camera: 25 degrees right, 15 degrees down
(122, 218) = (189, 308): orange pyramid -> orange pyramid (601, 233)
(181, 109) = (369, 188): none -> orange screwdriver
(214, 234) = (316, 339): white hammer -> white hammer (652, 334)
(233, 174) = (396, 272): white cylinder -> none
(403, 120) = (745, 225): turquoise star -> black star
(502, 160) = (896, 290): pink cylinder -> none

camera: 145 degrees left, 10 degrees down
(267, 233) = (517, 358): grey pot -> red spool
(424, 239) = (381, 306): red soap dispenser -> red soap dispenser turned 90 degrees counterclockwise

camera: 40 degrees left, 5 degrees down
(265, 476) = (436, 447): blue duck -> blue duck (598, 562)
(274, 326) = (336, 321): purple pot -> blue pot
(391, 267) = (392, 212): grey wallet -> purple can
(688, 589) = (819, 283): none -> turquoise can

...

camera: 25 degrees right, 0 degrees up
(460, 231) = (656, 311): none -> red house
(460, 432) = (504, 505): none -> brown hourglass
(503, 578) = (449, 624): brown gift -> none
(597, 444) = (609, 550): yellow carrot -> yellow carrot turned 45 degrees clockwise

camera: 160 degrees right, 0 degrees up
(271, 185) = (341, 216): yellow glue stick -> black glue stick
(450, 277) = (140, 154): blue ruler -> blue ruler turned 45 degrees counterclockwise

● Task objective: Which lines run from the one holding "(271, 185) = (341, 216): yellow" through the one holding "(450, 277) = (140, 154): blue" in the records above? Repeat them exactly, both included, and nothing more.

● Answer below:
(271, 185) = (341, 216): yellow glue stick -> black glue stick
(450, 277) = (140, 154): blue ruler -> blue ruler turned 45 degrees counterclockwise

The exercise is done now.